(What is required) Only certain lines below are wanted: those starting at the line containing "tan brick A12:D12" and ending at the line containing "tan brick H12:J13", both included, each retyped exactly.

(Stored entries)
/---

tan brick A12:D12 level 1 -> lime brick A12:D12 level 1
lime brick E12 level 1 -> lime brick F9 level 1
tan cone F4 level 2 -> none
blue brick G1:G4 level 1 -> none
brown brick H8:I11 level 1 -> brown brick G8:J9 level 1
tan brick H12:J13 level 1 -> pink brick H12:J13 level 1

\---
/---

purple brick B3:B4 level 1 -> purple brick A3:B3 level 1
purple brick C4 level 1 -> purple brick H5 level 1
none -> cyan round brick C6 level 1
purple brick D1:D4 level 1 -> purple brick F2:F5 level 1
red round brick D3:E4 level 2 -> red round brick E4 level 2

\---

(Finished exercise)
tan brick A12:D12 level 1 -> lime brick A12:D12 level 1
lime brick E12 level 1 -> lime brick F9 level 1
tan cone F4 level 2 -> none
blue brick G1:G4 level 1 -> none
brown brick H8:I11 level 1 -> brown brick G8:J9 level 1
tan brick H12:J13 level 1 -> pink brick H12:J13 level 1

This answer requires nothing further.